**WHAT TO DO**: Among the lines of the records, count those containing the word "blue", then give the number alone.
RECORDS FOR THIS EXERCISE: Begin
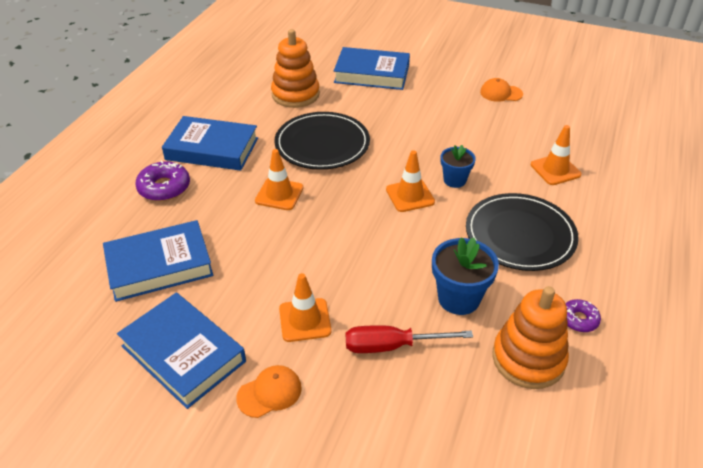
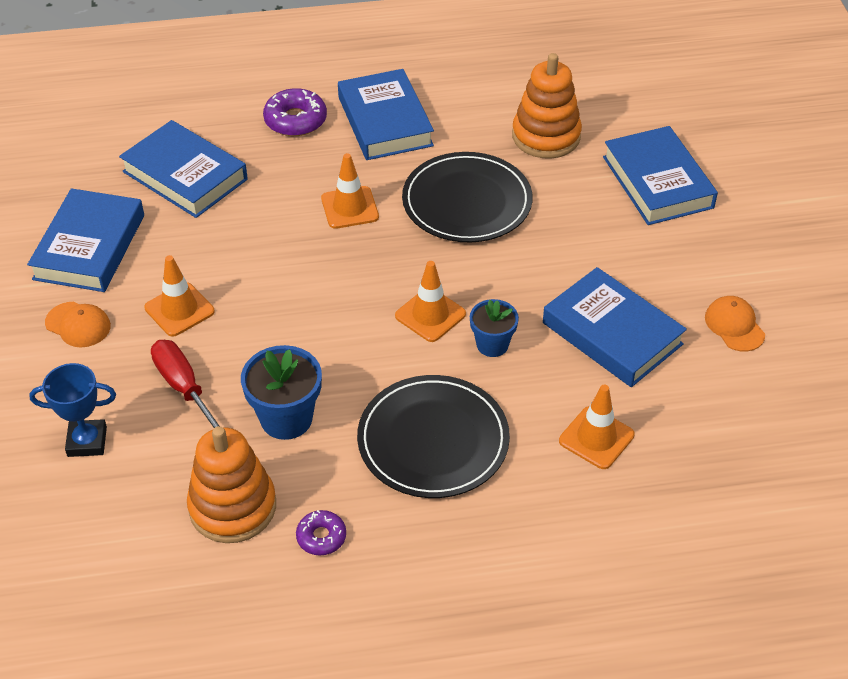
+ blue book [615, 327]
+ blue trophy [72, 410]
RECORDS FOR THIS EXERCISE: End
RECORDS FOR THIS EXERCISE: Begin
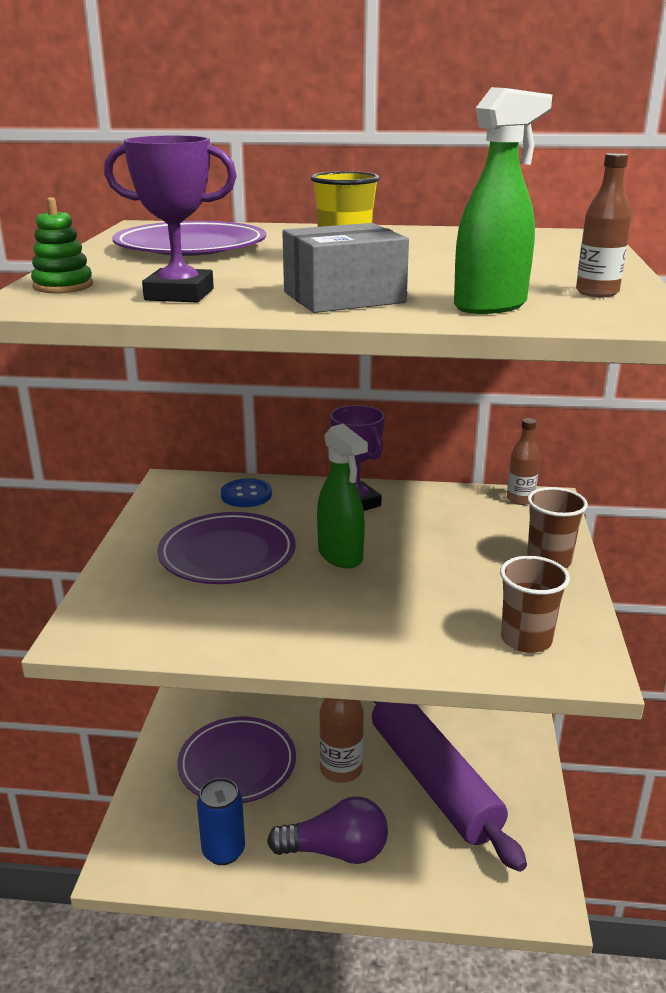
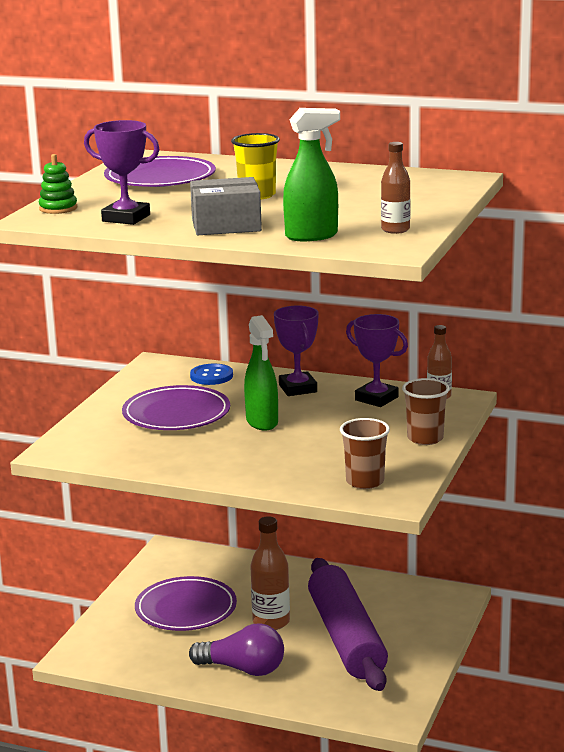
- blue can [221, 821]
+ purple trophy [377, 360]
RECORDS FOR THIS EXERCISE: End
**SOLUTION TO THIS PROBLEM**: 3